___ MATERIAL TO PROCESS ___
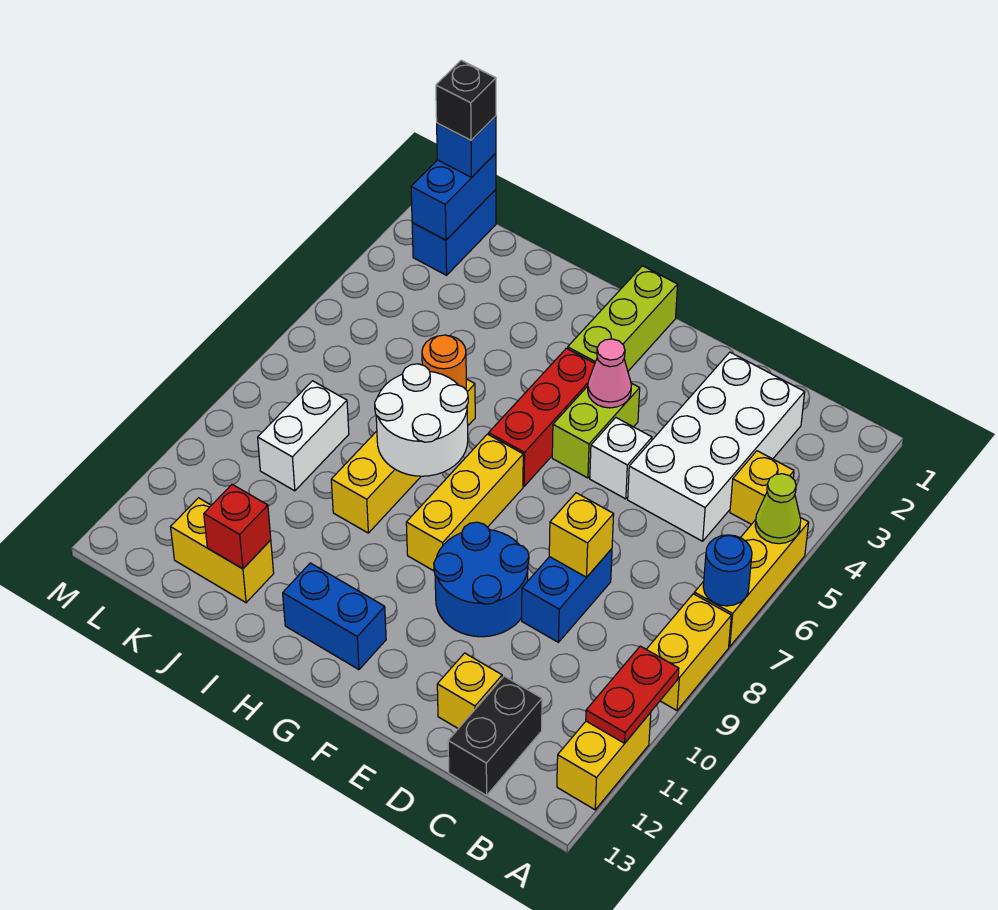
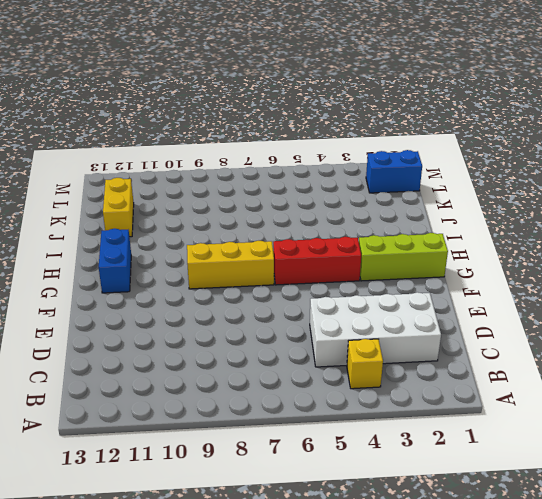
none -> yellow 1x3 brick [694,518,809,647]
none -> yellow 1x2 brick [646,594,731,710]
none -> yellow 1x2 brick [557,712,651,810]
none -> black 1x2 brick [448,676,542,795]

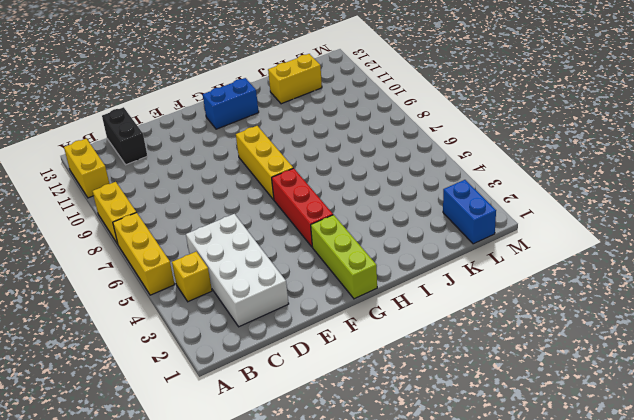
none -> blue 1x2 brick [522,549,612,642]
none -> yellow 1x1 brick [437,653,502,729]
none -> white 1x1 brick [590,418,652,499]
none -> blue 2x2 round brick [434,522,529,637]

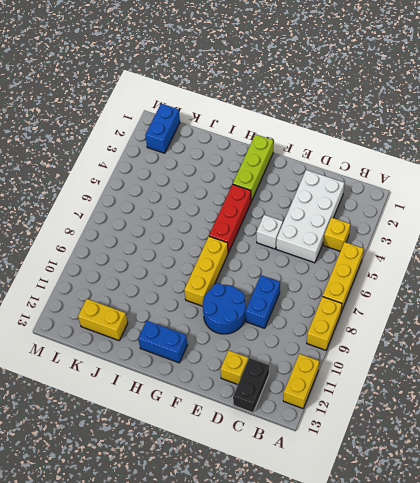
none -> lime 1x2 brick [552,383,640,478]
none -> yellow 1x4 brick [331,379,475,533]
none -> white 1x2 brick [258,381,349,491]
none -> lime 1x1 cone [755,474,801,544]

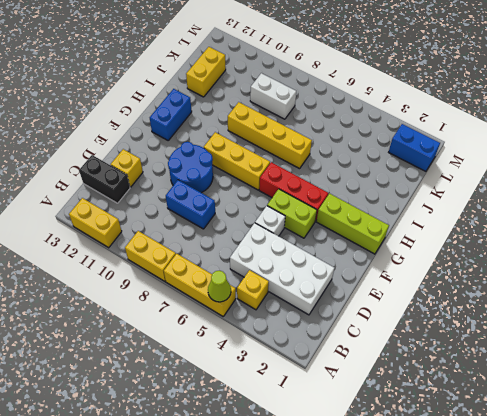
none -> blue 1x1 round brick [703,535,752,606]
none -> red 1x2 plate [586,646,679,743]
none -> yellow 1x1 brick [549,493,614,577]
none -> pink 1x1 cone [588,339,631,408]

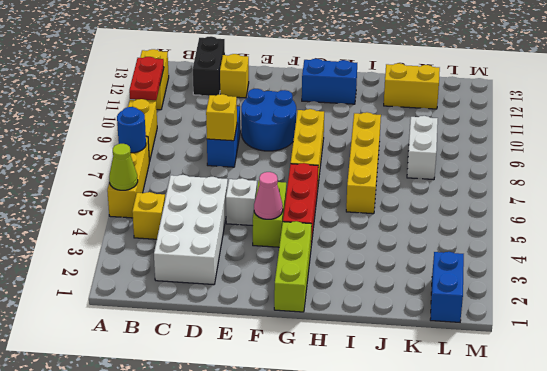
none -> white 2x2 round brick [375,364,468,476]
none -> orange 1x1 round brick [422,335,466,389]
none -> red 1x1 brick [204,485,271,569]
none -> blue 1x2 brick [411,153,496,240]

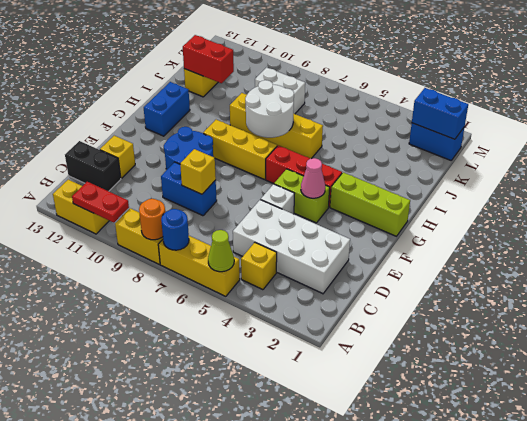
orange 1x1 round brick [139,199,165,240] -> orange 1x1 round brick moved to [422,335,466,389]
red 1x2 brick [183,35,234,83] -> red 1x1 brick [204,485,271,569]
none -> blue 1x1 brick [437,116,496,177]
none -> black 1x1 brick [436,60,496,140]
___
### THE TASK
In the records above, everything from the line with "none -> lime 1x1 cone [755,474,801,544]" down to the line with "none -> blue 1x2 brick [411,153,496,240]" is to be set down exactly, both ends included, with no pictures and no other lines.

### TASK OUTPUT
none -> lime 1x1 cone [755,474,801,544]

none -> blue 1x1 round brick [703,535,752,606]
none -> red 1x2 plate [586,646,679,743]
none -> yellow 1x1 brick [549,493,614,577]
none -> pink 1x1 cone [588,339,631,408]

none -> white 2x2 round brick [375,364,468,476]
none -> orange 1x1 round brick [422,335,466,389]
none -> red 1x1 brick [204,485,271,569]
none -> blue 1x2 brick [411,153,496,240]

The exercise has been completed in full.